» **BRIEF**
Restate all the lines below word for word, but omit the pictures.

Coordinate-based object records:
=====

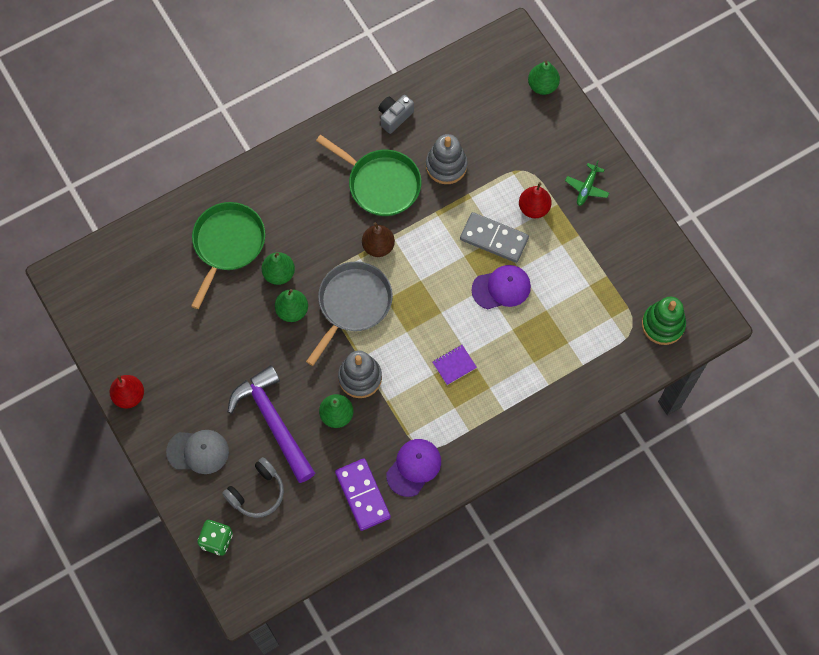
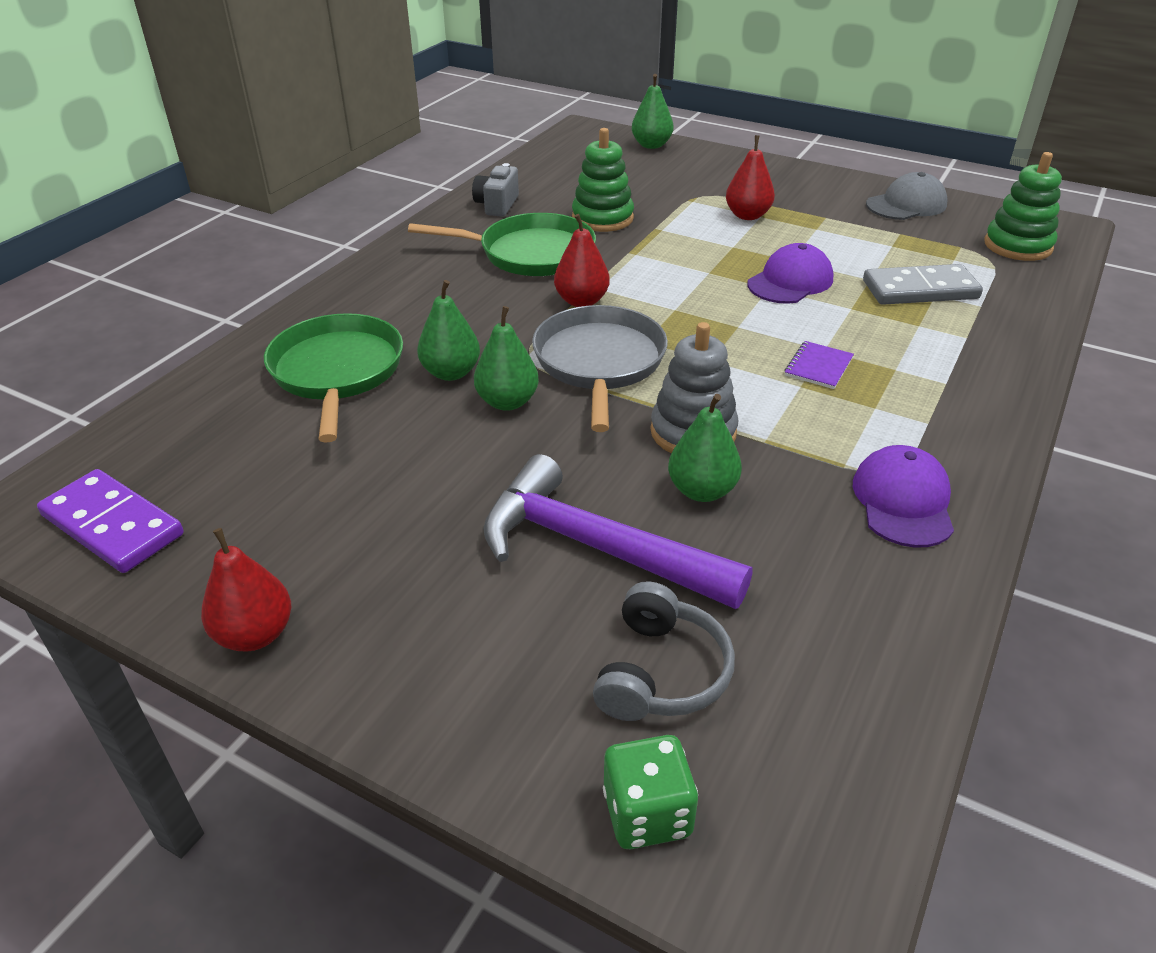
camera: 30 degrees left, 30 degrees down
(198, 451) = (476, 661): grey cap -> grey cap (906, 205)
(363, 495) = (864, 578): purple domino -> purple domino (113, 525)
(378, 246) = (581, 301): brown pear -> red pear
(446, 166) = (602, 218): grey stacking toy -> green stacking toy
(494, 239) = (729, 249): grey domino -> grey domino (920, 290)
(586, 188) = (788, 187): green plane -> none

=====

» **RESULT FOR THIS EXERCISE**
camera: 30 degrees left, 30 degrees down
(198, 451) = (476, 661): grey cap -> grey cap (906, 205)
(363, 495) = (864, 578): purple domino -> purple domino (113, 525)
(378, 246) = (581, 301): brown pear -> red pear
(446, 166) = (602, 218): grey stacking toy -> green stacking toy
(494, 239) = (729, 249): grey domino -> grey domino (920, 290)
(586, 188) = (788, 187): green plane -> none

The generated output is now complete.